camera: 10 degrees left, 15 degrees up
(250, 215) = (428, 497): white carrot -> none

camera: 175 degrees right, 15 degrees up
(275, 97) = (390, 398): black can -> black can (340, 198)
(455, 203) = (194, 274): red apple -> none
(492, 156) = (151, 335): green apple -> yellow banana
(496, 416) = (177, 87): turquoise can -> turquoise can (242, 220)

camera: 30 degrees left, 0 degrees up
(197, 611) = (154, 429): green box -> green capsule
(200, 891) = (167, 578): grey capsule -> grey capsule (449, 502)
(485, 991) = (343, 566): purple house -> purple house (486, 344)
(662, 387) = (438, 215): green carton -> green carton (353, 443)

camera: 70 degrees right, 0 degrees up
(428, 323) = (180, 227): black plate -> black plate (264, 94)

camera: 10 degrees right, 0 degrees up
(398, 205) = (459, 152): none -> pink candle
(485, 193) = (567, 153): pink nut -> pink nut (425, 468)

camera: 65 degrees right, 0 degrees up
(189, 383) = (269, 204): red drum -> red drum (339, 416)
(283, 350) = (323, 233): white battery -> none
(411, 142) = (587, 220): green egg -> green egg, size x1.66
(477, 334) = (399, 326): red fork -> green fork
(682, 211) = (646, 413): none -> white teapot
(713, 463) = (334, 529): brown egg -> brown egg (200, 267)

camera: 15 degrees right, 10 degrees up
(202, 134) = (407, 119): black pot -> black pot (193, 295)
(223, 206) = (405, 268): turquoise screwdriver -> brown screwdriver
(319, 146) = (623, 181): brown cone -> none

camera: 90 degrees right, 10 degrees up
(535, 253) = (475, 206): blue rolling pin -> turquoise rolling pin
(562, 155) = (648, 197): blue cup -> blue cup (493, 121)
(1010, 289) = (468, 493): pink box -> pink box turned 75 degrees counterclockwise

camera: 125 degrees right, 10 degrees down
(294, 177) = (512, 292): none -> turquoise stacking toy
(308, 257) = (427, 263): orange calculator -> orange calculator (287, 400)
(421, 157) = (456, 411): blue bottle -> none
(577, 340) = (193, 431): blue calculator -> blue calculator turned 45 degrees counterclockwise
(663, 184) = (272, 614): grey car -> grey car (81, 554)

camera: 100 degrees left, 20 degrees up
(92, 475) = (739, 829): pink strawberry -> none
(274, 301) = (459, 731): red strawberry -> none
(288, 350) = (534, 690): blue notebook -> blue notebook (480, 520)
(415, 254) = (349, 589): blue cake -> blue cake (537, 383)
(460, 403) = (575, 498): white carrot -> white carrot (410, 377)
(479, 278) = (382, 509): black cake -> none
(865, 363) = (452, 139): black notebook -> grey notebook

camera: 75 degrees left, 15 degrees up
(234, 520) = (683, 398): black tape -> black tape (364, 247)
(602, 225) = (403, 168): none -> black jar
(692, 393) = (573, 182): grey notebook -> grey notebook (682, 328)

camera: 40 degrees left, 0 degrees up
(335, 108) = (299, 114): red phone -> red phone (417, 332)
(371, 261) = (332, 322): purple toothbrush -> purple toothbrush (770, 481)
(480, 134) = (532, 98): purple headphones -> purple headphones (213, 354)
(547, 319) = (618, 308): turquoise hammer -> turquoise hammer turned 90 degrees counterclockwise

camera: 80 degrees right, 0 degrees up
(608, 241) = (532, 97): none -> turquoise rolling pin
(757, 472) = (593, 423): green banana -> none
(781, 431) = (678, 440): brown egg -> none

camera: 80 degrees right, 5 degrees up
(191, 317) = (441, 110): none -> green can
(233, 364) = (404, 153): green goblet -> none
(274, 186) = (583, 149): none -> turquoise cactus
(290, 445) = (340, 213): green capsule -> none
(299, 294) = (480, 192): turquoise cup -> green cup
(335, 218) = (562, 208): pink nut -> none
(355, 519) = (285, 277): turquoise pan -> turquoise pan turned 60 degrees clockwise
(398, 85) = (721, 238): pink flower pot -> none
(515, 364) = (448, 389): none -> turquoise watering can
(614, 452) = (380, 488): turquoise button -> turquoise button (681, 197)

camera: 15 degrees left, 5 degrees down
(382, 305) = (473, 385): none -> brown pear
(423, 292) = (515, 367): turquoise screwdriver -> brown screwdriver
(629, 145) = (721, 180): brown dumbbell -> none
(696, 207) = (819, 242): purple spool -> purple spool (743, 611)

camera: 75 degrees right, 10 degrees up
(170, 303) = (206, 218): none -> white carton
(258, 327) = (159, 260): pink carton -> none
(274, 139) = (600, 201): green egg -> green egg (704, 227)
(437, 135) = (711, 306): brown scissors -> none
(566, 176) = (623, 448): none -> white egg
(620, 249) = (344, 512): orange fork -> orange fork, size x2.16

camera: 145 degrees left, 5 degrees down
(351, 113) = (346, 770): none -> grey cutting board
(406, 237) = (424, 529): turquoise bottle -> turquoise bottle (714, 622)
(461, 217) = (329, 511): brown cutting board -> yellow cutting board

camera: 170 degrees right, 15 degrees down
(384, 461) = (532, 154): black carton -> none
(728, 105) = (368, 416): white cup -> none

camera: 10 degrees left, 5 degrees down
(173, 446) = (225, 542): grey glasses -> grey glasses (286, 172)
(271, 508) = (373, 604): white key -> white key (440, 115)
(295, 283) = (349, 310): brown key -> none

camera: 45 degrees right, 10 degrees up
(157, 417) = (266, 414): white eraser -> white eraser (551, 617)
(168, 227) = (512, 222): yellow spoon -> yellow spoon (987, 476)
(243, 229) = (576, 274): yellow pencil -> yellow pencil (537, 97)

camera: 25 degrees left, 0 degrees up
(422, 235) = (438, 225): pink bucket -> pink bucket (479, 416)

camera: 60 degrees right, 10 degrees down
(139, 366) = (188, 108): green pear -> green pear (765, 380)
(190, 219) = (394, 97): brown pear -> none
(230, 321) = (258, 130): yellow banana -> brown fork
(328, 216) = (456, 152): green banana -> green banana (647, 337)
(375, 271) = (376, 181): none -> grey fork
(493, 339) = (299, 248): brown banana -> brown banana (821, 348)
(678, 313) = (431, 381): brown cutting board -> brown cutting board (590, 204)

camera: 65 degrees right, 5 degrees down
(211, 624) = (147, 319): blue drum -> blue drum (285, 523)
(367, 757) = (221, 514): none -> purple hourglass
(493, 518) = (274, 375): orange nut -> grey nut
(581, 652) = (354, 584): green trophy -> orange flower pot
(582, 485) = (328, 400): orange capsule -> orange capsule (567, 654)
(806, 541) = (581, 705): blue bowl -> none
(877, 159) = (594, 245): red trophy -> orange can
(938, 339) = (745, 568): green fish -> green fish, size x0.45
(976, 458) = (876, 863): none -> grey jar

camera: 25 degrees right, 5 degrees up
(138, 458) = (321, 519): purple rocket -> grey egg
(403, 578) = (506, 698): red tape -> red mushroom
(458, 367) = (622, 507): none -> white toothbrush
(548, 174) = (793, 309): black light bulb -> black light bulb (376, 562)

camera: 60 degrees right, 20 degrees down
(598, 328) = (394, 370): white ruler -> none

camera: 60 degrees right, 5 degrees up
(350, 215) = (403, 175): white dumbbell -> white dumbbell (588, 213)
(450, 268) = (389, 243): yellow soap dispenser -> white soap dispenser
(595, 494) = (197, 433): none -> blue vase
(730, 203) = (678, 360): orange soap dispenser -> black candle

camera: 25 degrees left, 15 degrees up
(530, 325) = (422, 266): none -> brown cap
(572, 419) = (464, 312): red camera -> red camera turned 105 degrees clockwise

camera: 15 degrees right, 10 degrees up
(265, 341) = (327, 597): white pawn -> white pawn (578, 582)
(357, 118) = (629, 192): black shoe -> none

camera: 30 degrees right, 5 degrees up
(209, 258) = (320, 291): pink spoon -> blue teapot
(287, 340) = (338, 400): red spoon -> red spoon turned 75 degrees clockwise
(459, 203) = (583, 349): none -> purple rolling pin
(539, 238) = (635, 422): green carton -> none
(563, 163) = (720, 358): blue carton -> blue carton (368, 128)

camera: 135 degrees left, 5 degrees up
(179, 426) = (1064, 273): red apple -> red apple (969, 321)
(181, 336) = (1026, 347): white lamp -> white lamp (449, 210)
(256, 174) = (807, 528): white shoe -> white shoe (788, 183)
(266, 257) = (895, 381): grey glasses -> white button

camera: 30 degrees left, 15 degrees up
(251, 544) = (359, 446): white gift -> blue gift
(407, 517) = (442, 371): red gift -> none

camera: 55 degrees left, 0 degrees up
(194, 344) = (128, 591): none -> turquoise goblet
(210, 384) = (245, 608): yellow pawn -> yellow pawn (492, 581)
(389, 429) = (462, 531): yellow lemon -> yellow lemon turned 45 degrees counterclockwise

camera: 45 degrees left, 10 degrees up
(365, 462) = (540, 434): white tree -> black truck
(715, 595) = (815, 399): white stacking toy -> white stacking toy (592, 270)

___

• [TASK OBJECTIVE]:
Look in the material above for the line with "(139, 366) = (188, 108): green" and the line with "camera: 60 degrees right, 20 degrees down", and transcribe exactly those lines and all lines between them, nothing more.

• [ANSWER AREA]:
(139, 366) = (188, 108): green pear -> green pear (765, 380)
(190, 219) = (394, 97): brown pear -> none
(230, 321) = (258, 130): yellow banana -> brown fork
(328, 216) = (456, 152): green banana -> green banana (647, 337)
(375, 271) = (376, 181): none -> grey fork
(493, 339) = (299, 248): brown banana -> brown banana (821, 348)
(678, 313) = (431, 381): brown cutting board -> brown cutting board (590, 204)

camera: 65 degrees right, 5 degrees down
(211, 624) = (147, 319): blue drum -> blue drum (285, 523)
(367, 757) = (221, 514): none -> purple hourglass
(493, 518) = (274, 375): orange nut -> grey nut
(581, 652) = (354, 584): green trophy -> orange flower pot
(582, 485) = (328, 400): orange capsule -> orange capsule (567, 654)
(806, 541) = (581, 705): blue bowl -> none
(877, 159) = (594, 245): red trophy -> orange can
(938, 339) = (745, 568): green fish -> green fish, size x0.45
(976, 458) = (876, 863): none -> grey jar

camera: 25 degrees right, 5 degrees up
(138, 458) = (321, 519): purple rocket -> grey egg
(403, 578) = (506, 698): red tape -> red mushroom
(458, 367) = (622, 507): none -> white toothbrush
(548, 174) = (793, 309): black light bulb -> black light bulb (376, 562)

camera: 60 degrees right, 20 degrees down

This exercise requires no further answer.